Which lines below contain "black"? Copy every one of them.

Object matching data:
━━━━━━

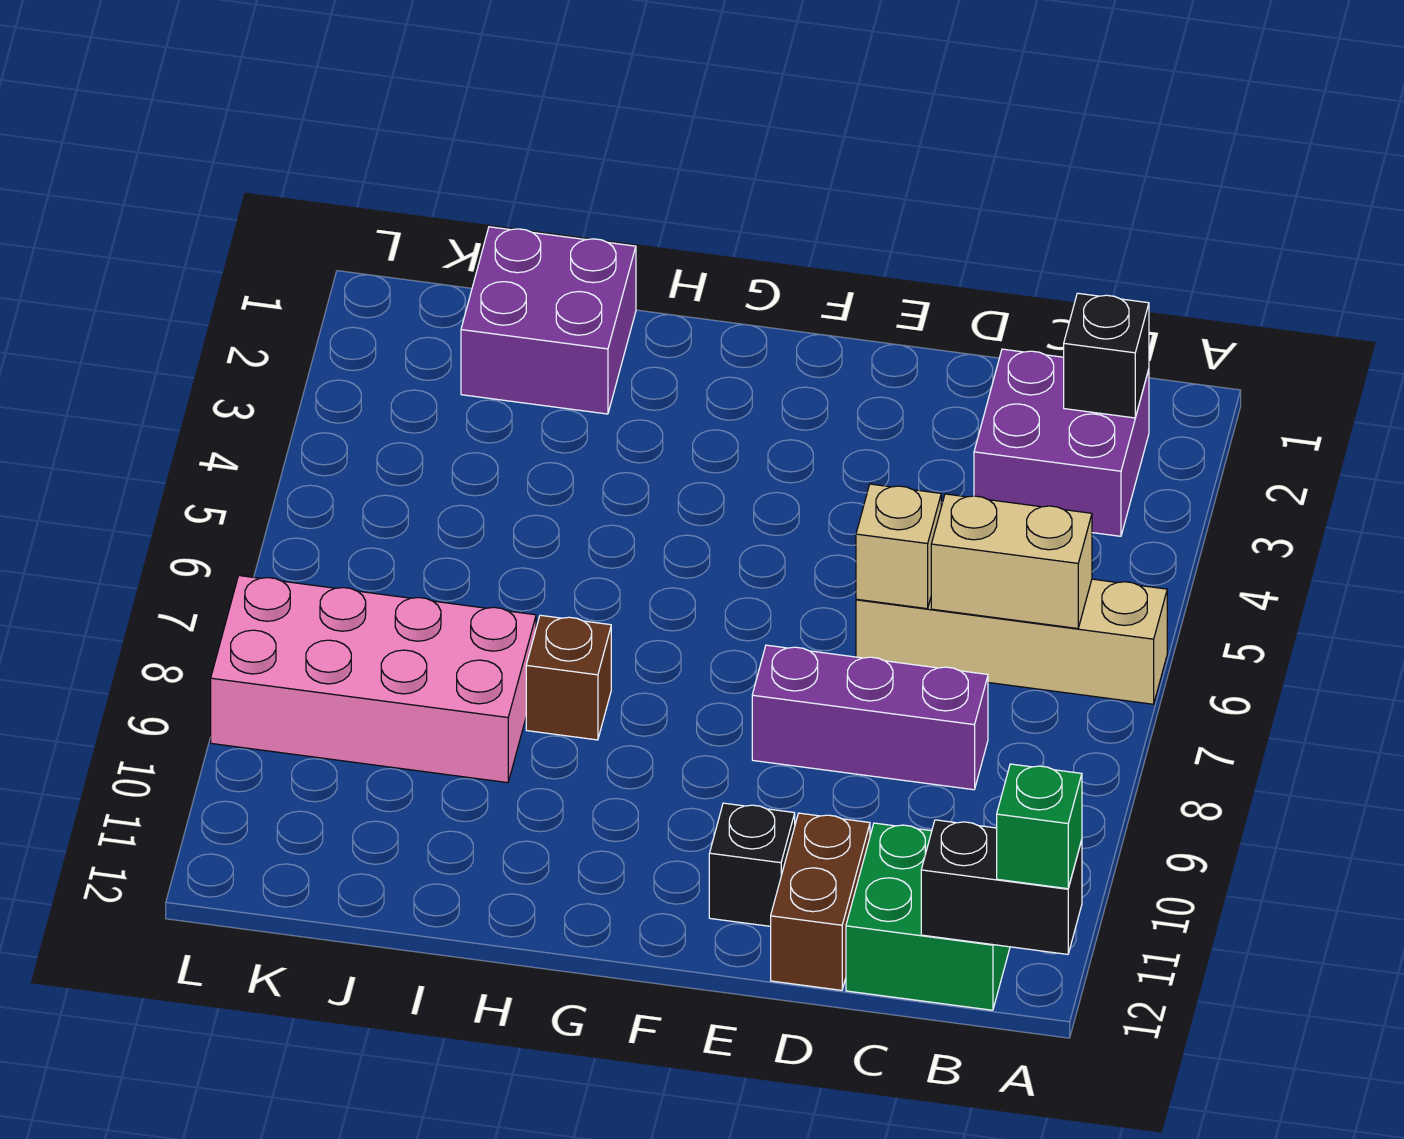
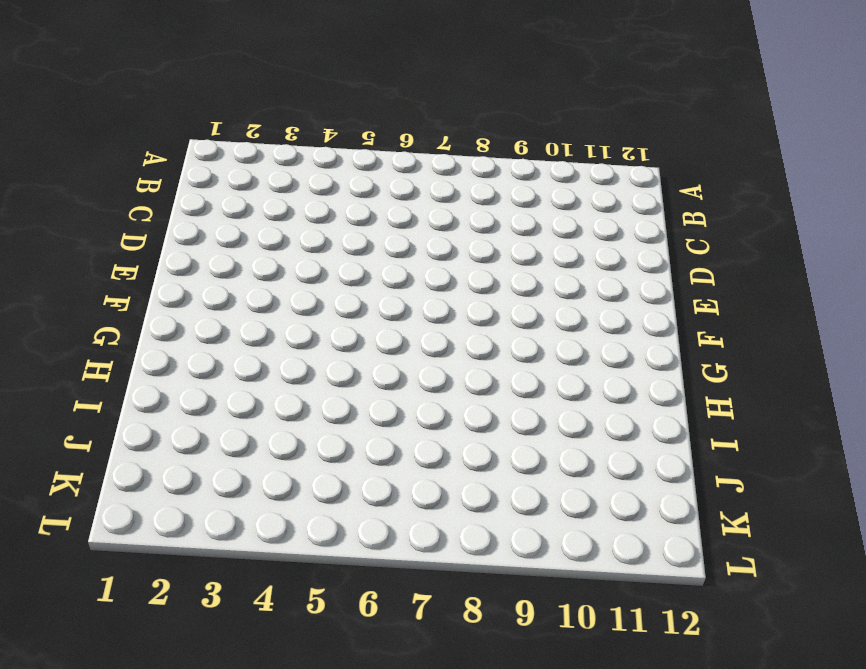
none -> tan brick A6:D6 level 1
none -> purple brick B2:C3 level 1
none -> green brick B11:C12 level 1

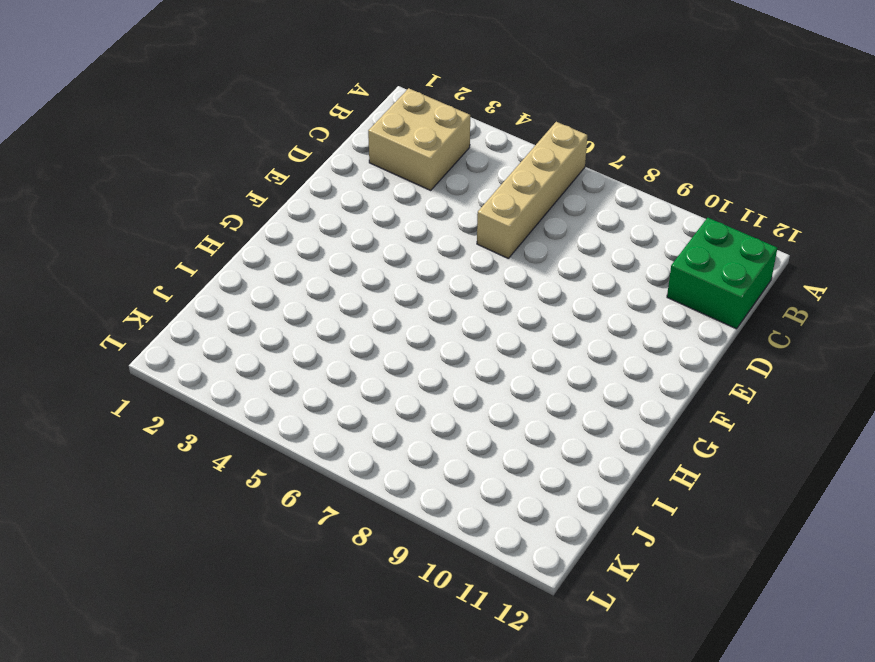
tan brick B2:C3 level 1 -> purple brick B2:C3 level 1
none -> purple brick C8:E8 level 1
none -> brown brick D11:D12 level 1
none -> black brick E11 level 1

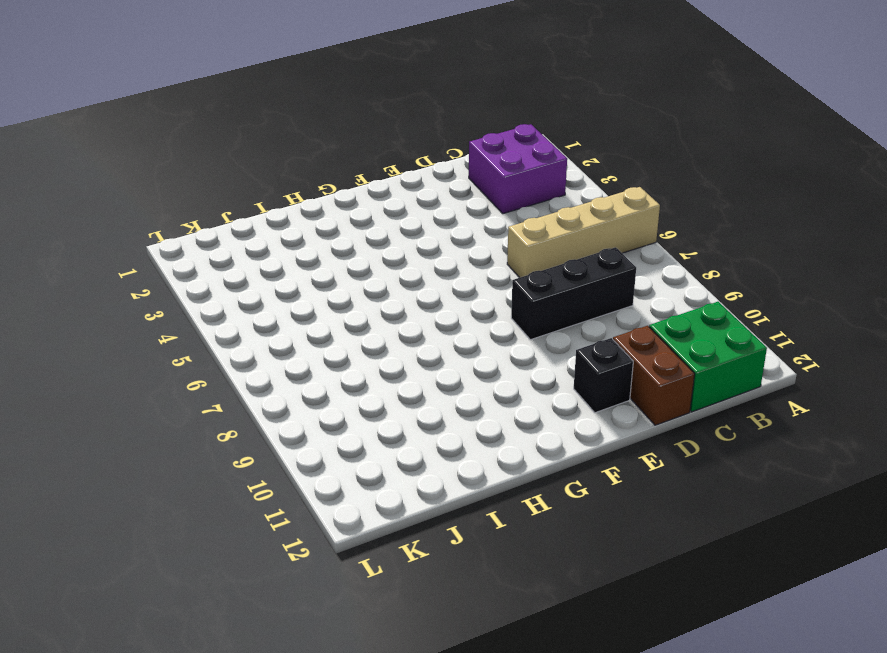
black brick C8:E8 level 1 -> purple brick C8:E8 level 1
none -> brown brick H8 level 1
none -> purple brick I1:J2 level 1
none -> pink brick I8:L9 level 1

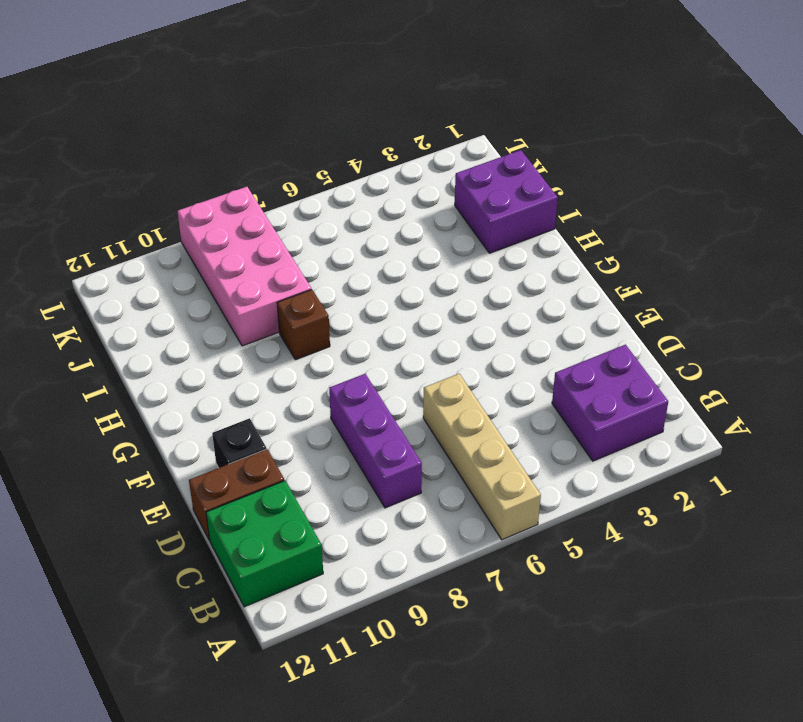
none -> black brick A12:B12 level 2
none -> black brick B2 level 2
none -> tan brick B6:C6 level 2

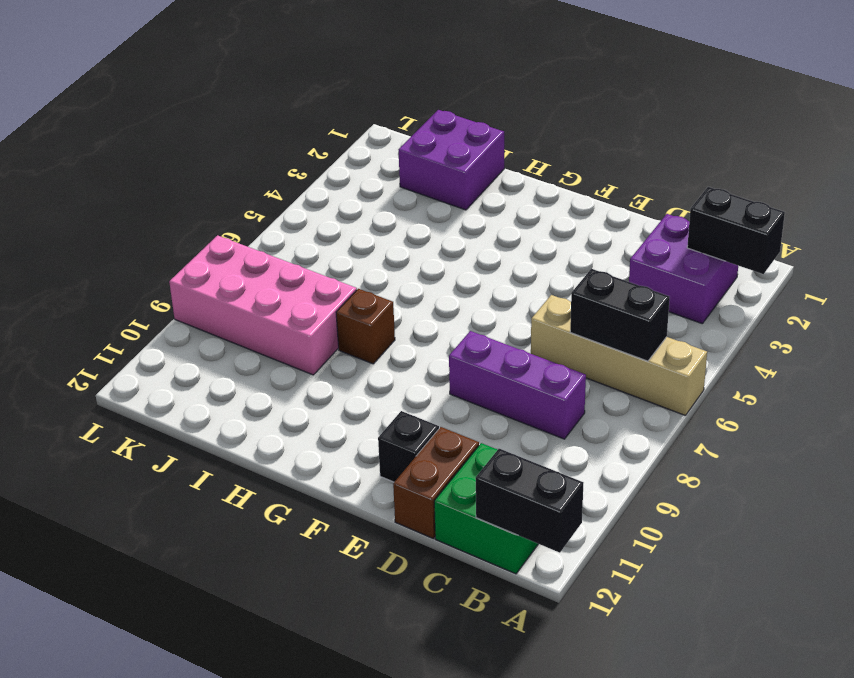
black brick A2:B2 level 2 -> black brick B2 level 2
black brick B6:C6 level 2 -> tan brick B6:C6 level 2
none -> tan brick D6 level 2
none -> green brick A12 level 3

━━━━━━

EXERCISE ANSWER »
none -> black brick E11 level 1
black brick C8:E8 level 1 -> purple brick C8:E8 level 1
none -> black brick A12:B12 level 2
none -> black brick B2 level 2
black brick A2:B2 level 2 -> black brick B2 level 2
black brick B6:C6 level 2 -> tan brick B6:C6 level 2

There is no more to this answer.